» What is needed: Count the lines in the data below that contain the string "mark", matching case exactly, and give only the number.

» Records to process:
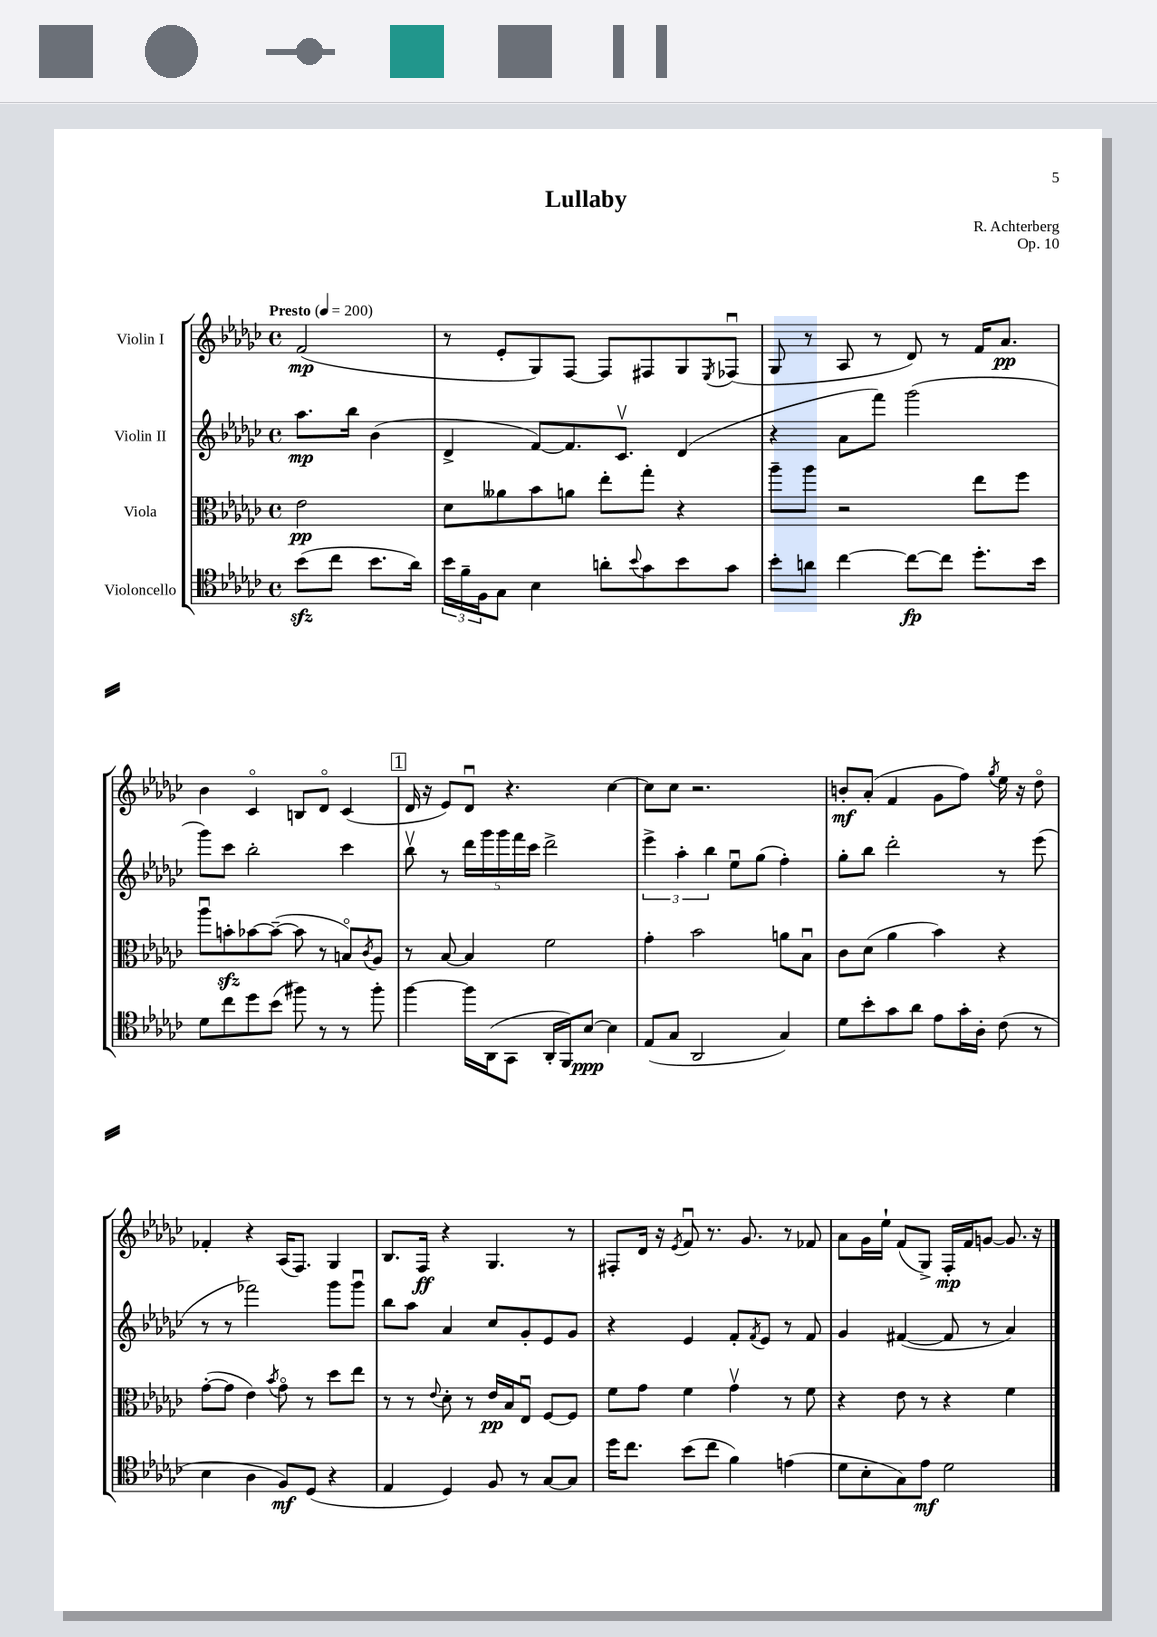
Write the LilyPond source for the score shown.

\header { title = "Lullaby" composer = "R. Achterberg" opus = "Op. 10" }
<<
\new StaffGroup <<
\new Staff = "s0" \with { instrumentName = "Violin I" } {
    \clef treble \key ges \major \defaultTimeSignature \time 4/4 \partial 2 \tempo "Presto" 4 = 200
    f'2\mp( |
    r8 ees'8-. ges8) f8~ f8 fis8 ges8 \acciaccatura { ees8 } fes8\downbow( |
    ges8 r8 aes8 r8 des'8) r8 f'16 aes'8.\pp |
    bes'4 ces'4\flageolet b8 des'8\flageolet ces'4( |
    \mark \markup { \box "1" } des'16 r16 ees'8) des'8\downbow r4. ces''4~ |
    ces''8 ces''8 r2. |
    b'8-.\mf aes'8-.( f'4 ges'8 f''8) \acciaccatura { ges''8 } ees''16 r16 des''8\flageolet |
    fes'4-. r4 aes16( f8.) ges4 |
    bes8. f16\ff r4 ges4. r8 |
    fis8-. des'16 r16 \acciaccatura { ees'8 } f'8\downbow r8. ges'8. r8 fes'8 |
    aes'8 ges'16 ees''16-! f'8( ges8->) f16-.\mp f'16 g'8~ g'8. r16 \bar "|." |
}
\new Staff = "s1" \with { instrumentName = "Violin II" } {
    \clef treble \key ges \major \defaultTimeSignature \time 4/4 \partial 2
    aes''8.\mp bes''16 bes'4( |
    des'4-> f'8~) f'8. ces'8.\upbow des'4( |
    r4 aes'8 f'''8) ges'''2( |
    ges'''8) ces'''8 bes''2-. ces'''4 |
    \mark \markup { \box "1" } bes''8\upbow r8 \tuplet 5/4 { des'''16 ges'''16 ges'''16 f'''16 ces'''16 } des'''2-> |
    \tuplet 3/2 { ees'''4-> aes''4-. bes''4 } ees''8\downbow ges''8( f''4-.) |
    ges''8-. bes''8 des'''2-. r8 ees'''8( |
    r8 r8 fes'''2) ges'''8 ges'''8\downbow |
    bes''8 aes''8 aes'4 ces''8 ges'8-. ees'8 ges'8 |
    r4 ees'4 f'8-. \acciaccatura { f'8 } ees'8 r8 f'8 |
    ges'4 fis'4~( fis'8 r8 aes'4) \bar "|." |
}
\new Staff = "s2" \with { instrumentName = "Viola" } {
    \clef alto \key ges \major \defaultTimeSignature \time 4/4 \partial 2
    ees'2\pp |
    des'8 aeses'8 bes'8 a'8 ees''8-. ges''8-. r4 |
    aes''8-- aes''8 r2 ees''8 f''8 |
    aes''8\downbow b'8-.\sfz bes'8~ bes'8~--( bes'8 r8 b8\flageolet) \acciaccatura { ces'8 } aes8 |
    \mark \markup { \box "1" } r8 bes8~ bes4 f'2 |
    ges'4-. bes'2 a'8 bes8\downbow |
    ces'8 des'8( aes'4 bes'4) r4 |
    ges'8~-.( ges'8 ees'4) \acciaccatura { bes'8 } ges'8\flageolet r8 des''8 ees''8 |
    r8 r8 \appoggiatura { ees'8 } des'8-. r8 ees'16\pp bes16 ees8\downbow f8~ f8 |
    f'8 ges'8 f'4 ges'4\upbow r8 f'8 |
    r4 ees'8 r8 r4 f'4 \bar "|." |
}
\new Staff = "s3" \with { instrumentName = "Violoncello" } {
    \clef tenor \key ges \major \defaultTimeSignature \time 4/4 \partial 2
    bes'8\sfz( ces''8 bes'8. aes'16) |
    \tuplet 3/2 { bes'16 f'16-- f16 } ges8 bes4 a'8-. \appoggiatura { bes'8 } ges'8 bes'8 ges'8 |
    bes'8-. a'8 ces''4~ ces''8~\fp ces''8 des''8.-. bes'16 |
    des'8 ces''8 des''8 bes'8( fis''8) r8 r8 fis''8-. |
    \mark \markup { \box "1" } f''4~ f''16 aes,16( ges,8 aes,16-. f,16) bes8~\ppp bes4 |
    ees8( ges8 aes,2 ges4) |
    des'8 bes'8-. ges'8 aes'8 ees'8 ges'16-. aes16-. ces'8( r8 |
    bes4 aes4 f8\mf) des8( r4 |
    ees4 des4) f8 r8 ges8~ ges8 |
    des''16 ces''8. bes'8( ces''8 f'4) e'4( |
    des'8 bes8-. ges8) ees'8\mf des'2 \bar "|." |
}
>>
>>
\layout { \context { \Score \remove "Bar_number_engraver" } }
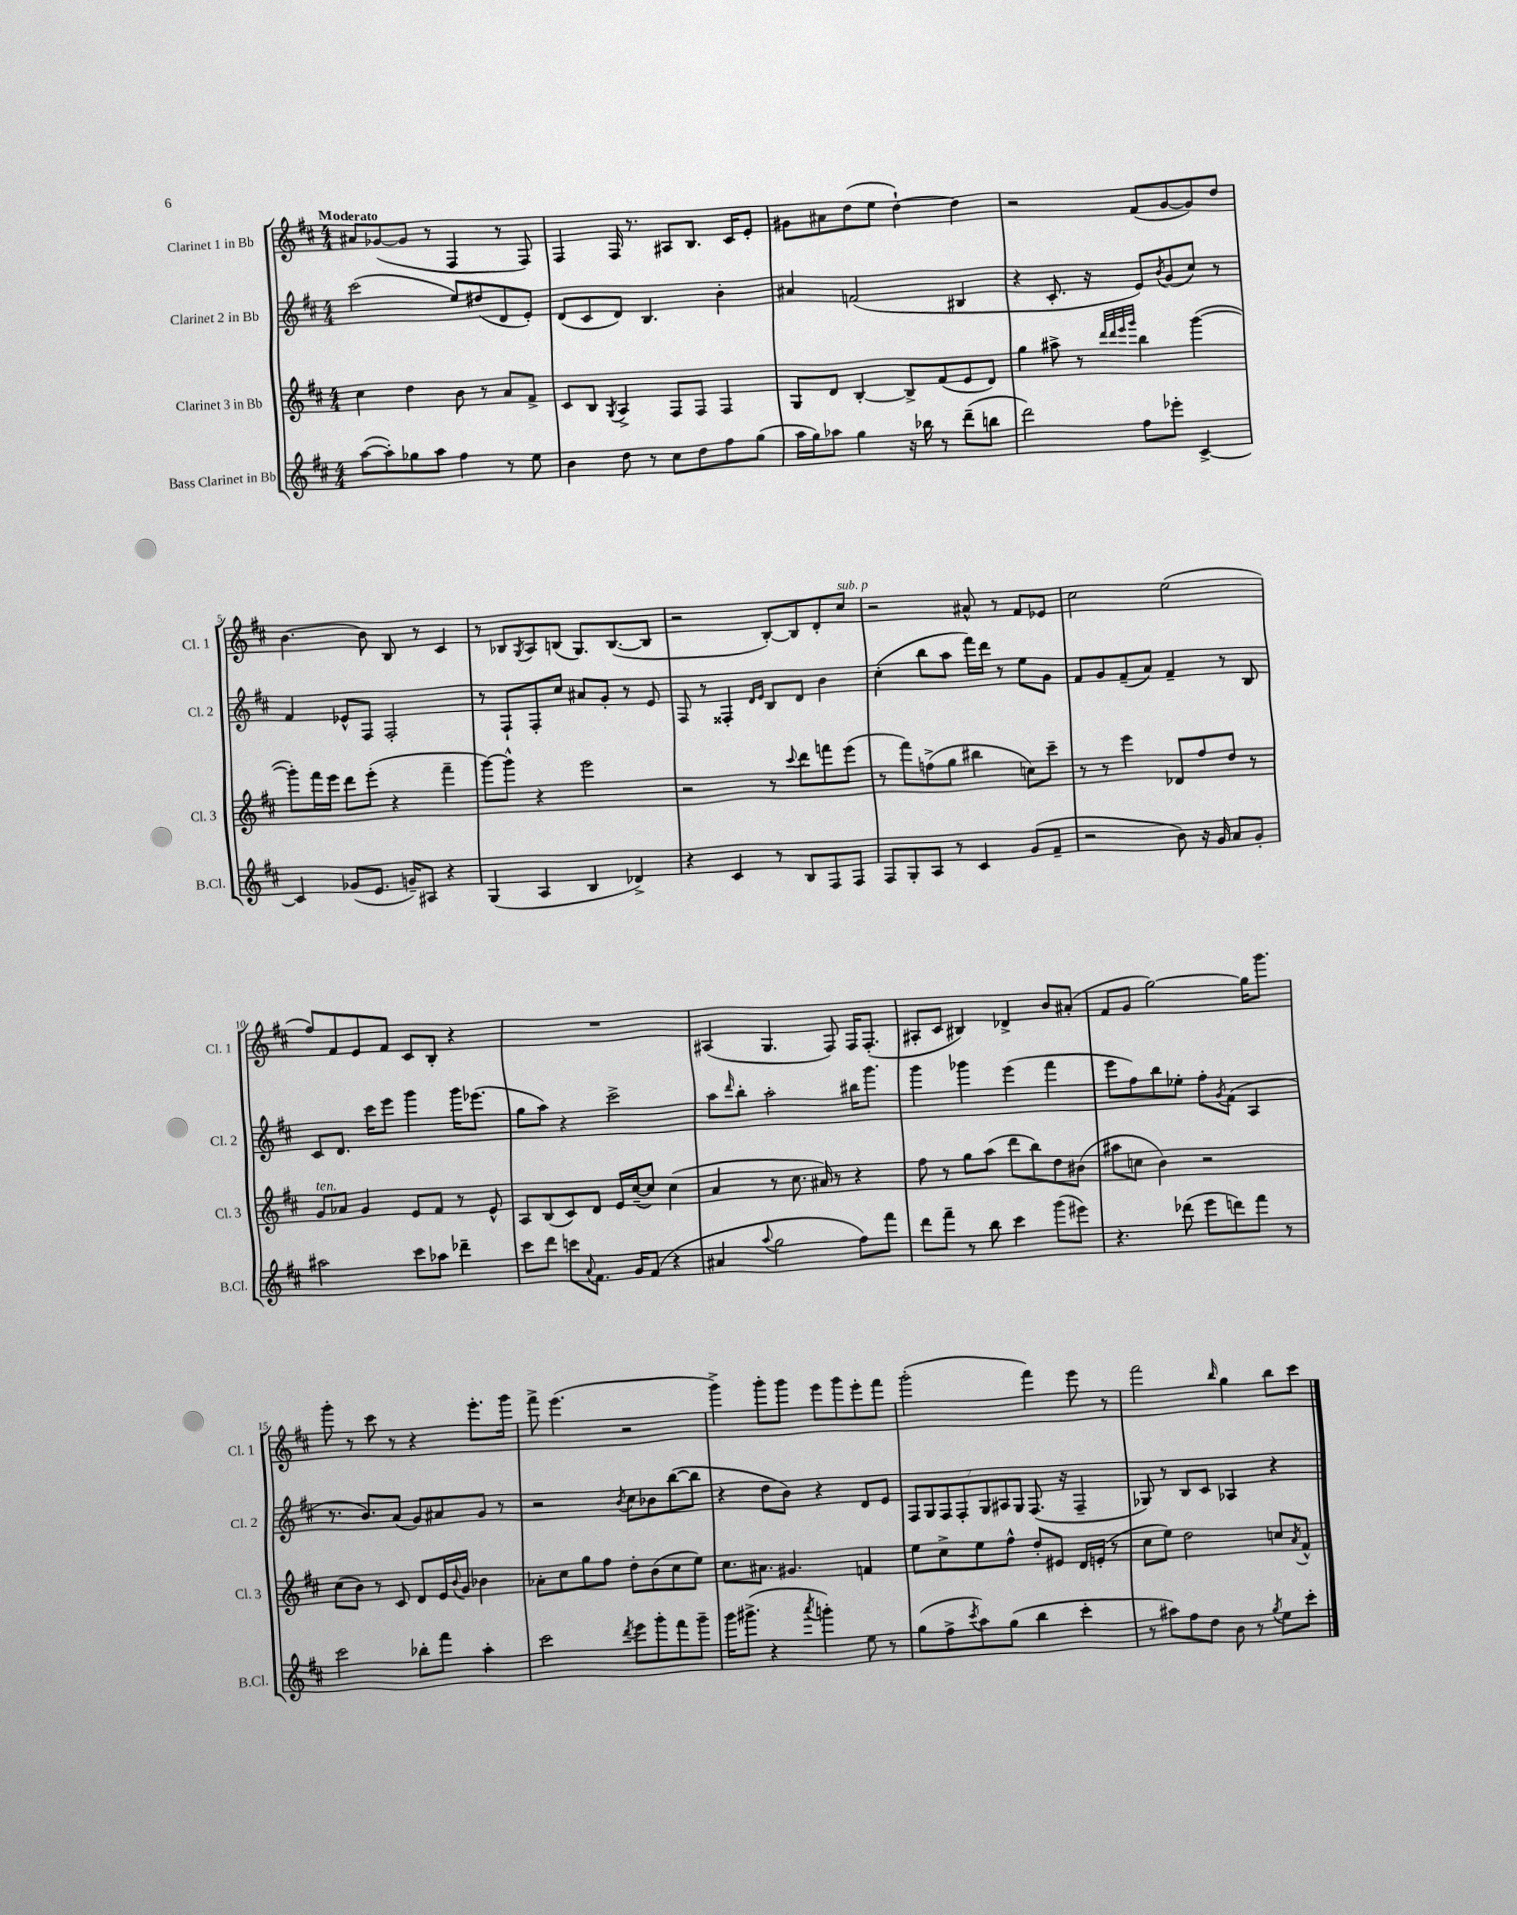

» The completed task: 4